What you will do - Using the records below, filter out every line that lacks "strawberry" and copy the rest.

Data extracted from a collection
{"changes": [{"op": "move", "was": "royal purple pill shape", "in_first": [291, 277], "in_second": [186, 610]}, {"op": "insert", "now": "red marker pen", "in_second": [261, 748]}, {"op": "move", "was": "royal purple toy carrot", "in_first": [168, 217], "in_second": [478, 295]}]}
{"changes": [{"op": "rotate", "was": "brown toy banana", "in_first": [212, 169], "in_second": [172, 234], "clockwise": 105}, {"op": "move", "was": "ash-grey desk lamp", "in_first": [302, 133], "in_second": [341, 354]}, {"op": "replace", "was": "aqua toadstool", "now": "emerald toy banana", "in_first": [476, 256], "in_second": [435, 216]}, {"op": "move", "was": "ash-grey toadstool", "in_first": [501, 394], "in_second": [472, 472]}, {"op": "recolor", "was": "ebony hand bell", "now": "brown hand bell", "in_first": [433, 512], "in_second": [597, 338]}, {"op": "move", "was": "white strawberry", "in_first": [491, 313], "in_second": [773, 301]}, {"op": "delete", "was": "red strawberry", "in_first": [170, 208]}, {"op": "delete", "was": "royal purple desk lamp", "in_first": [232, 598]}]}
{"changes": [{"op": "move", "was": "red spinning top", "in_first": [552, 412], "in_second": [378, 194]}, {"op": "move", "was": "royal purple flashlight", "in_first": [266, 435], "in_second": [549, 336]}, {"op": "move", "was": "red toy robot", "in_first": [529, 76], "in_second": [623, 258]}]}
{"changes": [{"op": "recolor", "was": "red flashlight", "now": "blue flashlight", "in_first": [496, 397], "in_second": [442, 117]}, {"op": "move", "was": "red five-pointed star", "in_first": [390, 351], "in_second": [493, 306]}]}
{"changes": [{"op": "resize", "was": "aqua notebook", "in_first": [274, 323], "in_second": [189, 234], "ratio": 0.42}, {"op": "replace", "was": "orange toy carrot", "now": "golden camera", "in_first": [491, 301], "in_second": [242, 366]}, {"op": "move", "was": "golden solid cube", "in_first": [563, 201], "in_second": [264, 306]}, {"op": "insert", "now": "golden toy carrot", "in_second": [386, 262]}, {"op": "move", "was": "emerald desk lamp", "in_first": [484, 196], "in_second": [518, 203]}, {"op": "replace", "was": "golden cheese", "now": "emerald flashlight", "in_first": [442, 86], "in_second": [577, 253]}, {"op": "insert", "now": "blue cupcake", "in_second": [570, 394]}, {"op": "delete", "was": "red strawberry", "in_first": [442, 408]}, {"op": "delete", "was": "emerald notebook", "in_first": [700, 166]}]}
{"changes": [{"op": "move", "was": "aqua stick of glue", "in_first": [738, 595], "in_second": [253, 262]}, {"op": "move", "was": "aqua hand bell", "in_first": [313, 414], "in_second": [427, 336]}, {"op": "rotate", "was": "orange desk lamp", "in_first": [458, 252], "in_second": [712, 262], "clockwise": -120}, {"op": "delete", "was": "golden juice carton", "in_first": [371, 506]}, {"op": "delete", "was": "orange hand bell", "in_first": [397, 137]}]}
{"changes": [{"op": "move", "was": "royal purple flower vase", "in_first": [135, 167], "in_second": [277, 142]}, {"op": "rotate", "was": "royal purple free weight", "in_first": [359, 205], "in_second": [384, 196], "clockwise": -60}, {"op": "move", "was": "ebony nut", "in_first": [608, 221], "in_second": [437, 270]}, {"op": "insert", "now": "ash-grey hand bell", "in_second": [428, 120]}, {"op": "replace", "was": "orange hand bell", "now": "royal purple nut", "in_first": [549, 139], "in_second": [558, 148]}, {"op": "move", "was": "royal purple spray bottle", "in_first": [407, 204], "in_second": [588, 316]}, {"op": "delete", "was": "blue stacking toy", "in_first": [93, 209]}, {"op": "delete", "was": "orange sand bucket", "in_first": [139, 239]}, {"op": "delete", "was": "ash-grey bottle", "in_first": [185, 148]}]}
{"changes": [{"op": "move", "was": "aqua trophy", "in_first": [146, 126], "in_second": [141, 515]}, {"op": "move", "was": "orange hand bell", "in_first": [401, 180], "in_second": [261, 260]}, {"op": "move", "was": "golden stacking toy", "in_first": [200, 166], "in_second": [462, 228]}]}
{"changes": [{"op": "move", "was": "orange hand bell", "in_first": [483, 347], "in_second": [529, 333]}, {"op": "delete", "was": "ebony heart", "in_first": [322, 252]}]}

Task output -
{"changes": [{"op": "rotate", "was": "brown toy banana", "in_first": [212, 169], "in_second": [172, 234], "clockwise": 105}, {"op": "move", "was": "ash-grey desk lamp", "in_first": [302, 133], "in_second": [341, 354]}, {"op": "replace", "was": "aqua toadstool", "now": "emerald toy banana", "in_first": [476, 256], "in_second": [435, 216]}, {"op": "move", "was": "ash-grey toadstool", "in_first": [501, 394], "in_second": [472, 472]}, {"op": "recolor", "was": "ebony hand bell", "now": "brown hand bell", "in_first": [433, 512], "in_second": [597, 338]}, {"op": "move", "was": "white strawberry", "in_first": [491, 313], "in_second": [773, 301]}, {"op": "delete", "was": "red strawberry", "in_first": [170, 208]}, {"op": "delete", "was": "royal purple desk lamp", "in_first": [232, 598]}]}
{"changes": [{"op": "resize", "was": "aqua notebook", "in_first": [274, 323], "in_second": [189, 234], "ratio": 0.42}, {"op": "replace", "was": "orange toy carrot", "now": "golden camera", "in_first": [491, 301], "in_second": [242, 366]}, {"op": "move", "was": "golden solid cube", "in_first": [563, 201], "in_second": [264, 306]}, {"op": "insert", "now": "golden toy carrot", "in_second": [386, 262]}, {"op": "move", "was": "emerald desk lamp", "in_first": [484, 196], "in_second": [518, 203]}, {"op": "replace", "was": "golden cheese", "now": "emerald flashlight", "in_first": [442, 86], "in_second": [577, 253]}, {"op": "insert", "now": "blue cupcake", "in_second": [570, 394]}, {"op": "delete", "was": "red strawberry", "in_first": [442, 408]}, {"op": "delete", "was": "emerald notebook", "in_first": [700, 166]}]}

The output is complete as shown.